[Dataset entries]
◆ ◆ ◆ ◆

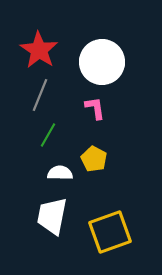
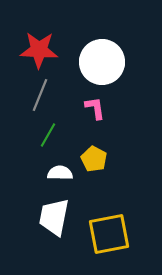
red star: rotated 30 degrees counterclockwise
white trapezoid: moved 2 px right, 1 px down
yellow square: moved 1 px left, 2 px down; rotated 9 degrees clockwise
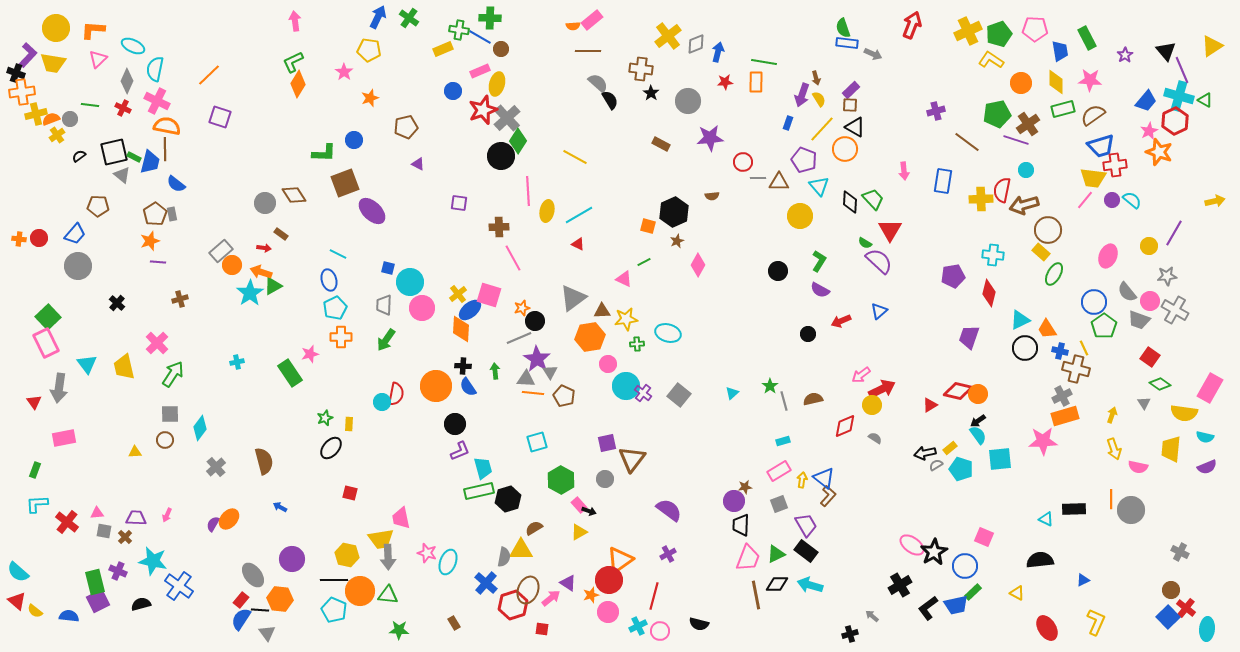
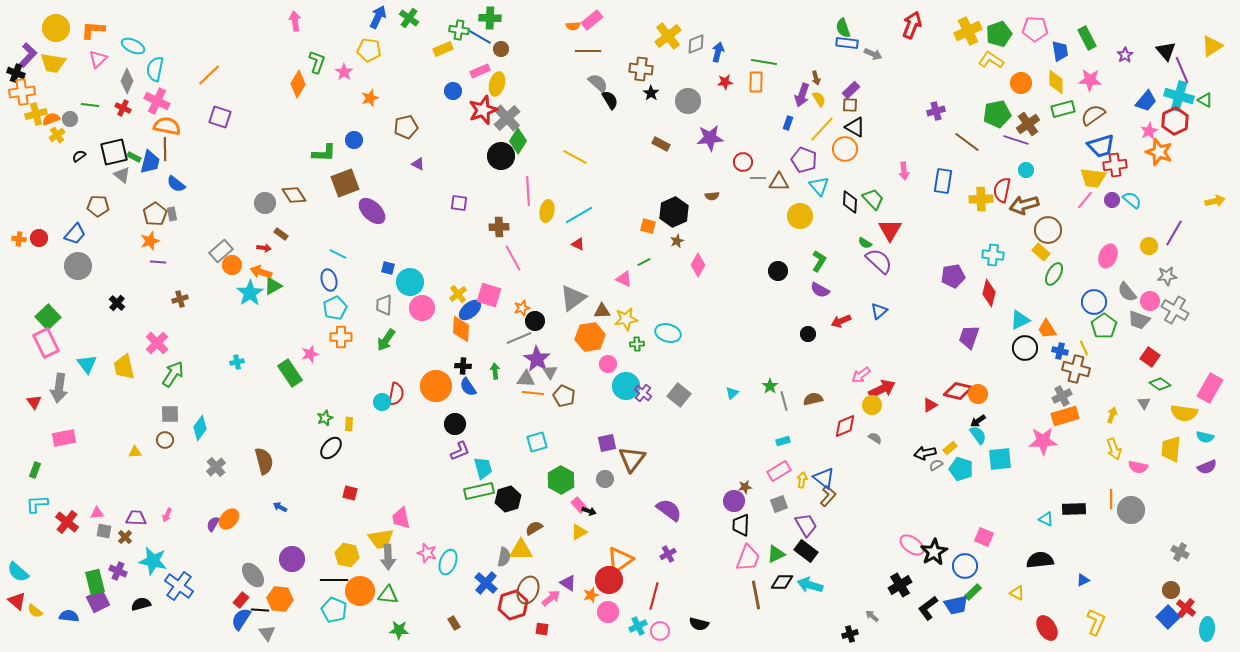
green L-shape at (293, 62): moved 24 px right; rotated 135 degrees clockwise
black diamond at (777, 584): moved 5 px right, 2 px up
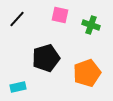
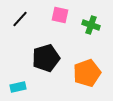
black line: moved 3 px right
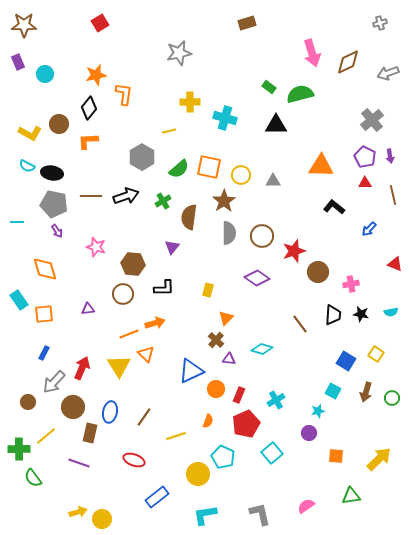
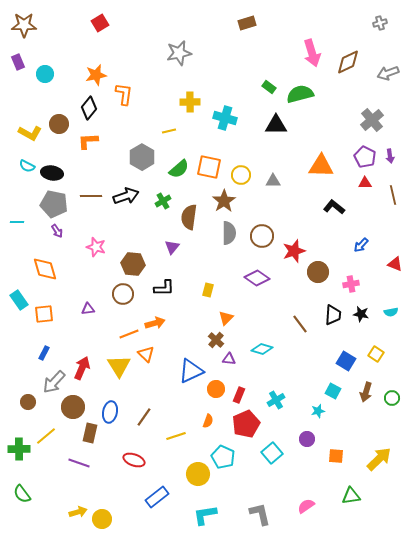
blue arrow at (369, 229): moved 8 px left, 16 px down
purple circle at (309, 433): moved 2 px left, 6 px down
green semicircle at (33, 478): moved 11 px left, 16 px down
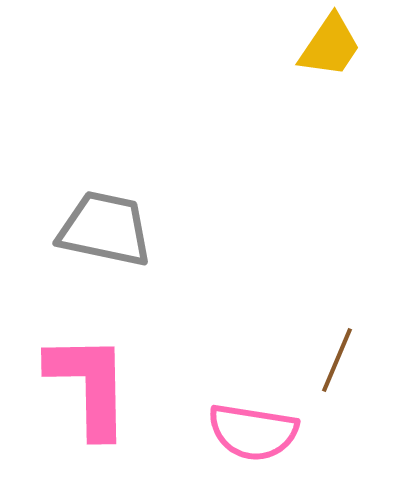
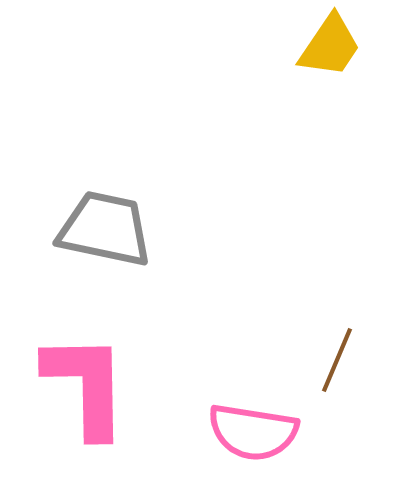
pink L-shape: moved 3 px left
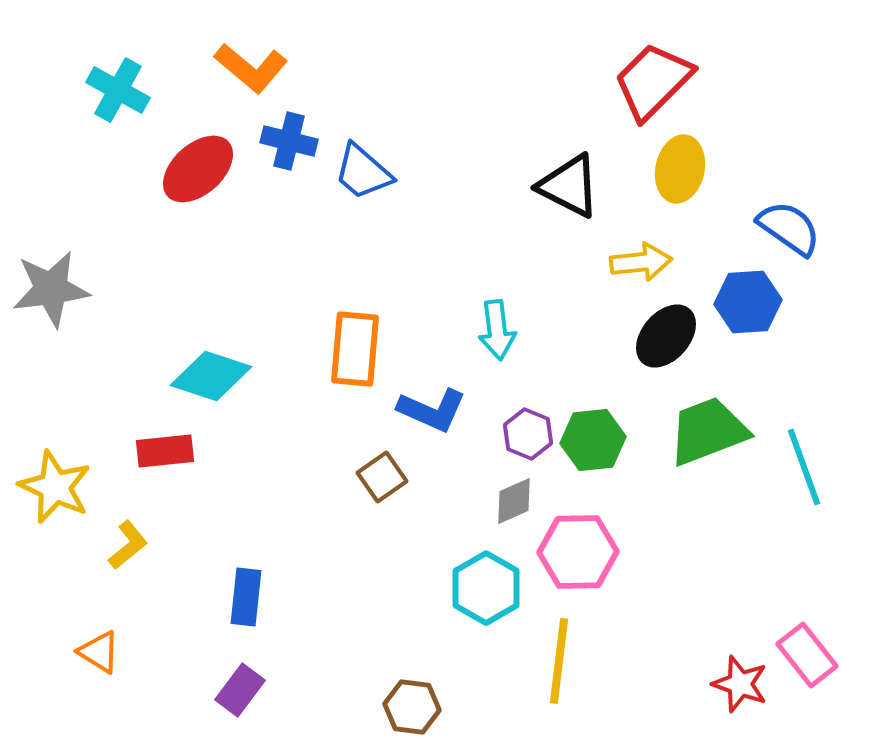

◆ ◆ ◆ ◆

- _Exercise prompt_
Starting at the line that has "green L-shape at" and continuing through the end of the records, write the lines out again with each "L-shape" swapped for "L-block" and everything else left unchanged. Omit the pictures from your answer.

- _Complete response_
green L-block at (293, 62): moved 24 px right; rotated 135 degrees clockwise
black diamond at (777, 584): moved 5 px right, 2 px up
black line: moved 3 px right
blue arrow at (369, 229): moved 8 px left, 16 px down
purple circle at (309, 433): moved 2 px left, 6 px down
green semicircle at (33, 478): moved 11 px left, 16 px down
pink L-block: moved 3 px left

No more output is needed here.